▶ **What you are asked to do**
In the entries below, find the line with "black star: moved 12 px left" and the line with "red semicircle: moved 4 px left, 2 px down". Reproduce those two lines and every line between them exactly, and nothing more.

▶ **Records provided**

****

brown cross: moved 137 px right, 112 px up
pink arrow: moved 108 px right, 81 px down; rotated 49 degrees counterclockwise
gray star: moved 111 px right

****

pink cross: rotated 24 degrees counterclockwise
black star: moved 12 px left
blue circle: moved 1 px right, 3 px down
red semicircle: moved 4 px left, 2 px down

****

▶ **Solution to the exercise**
black star: moved 12 px left
blue circle: moved 1 px right, 3 px down
red semicircle: moved 4 px left, 2 px down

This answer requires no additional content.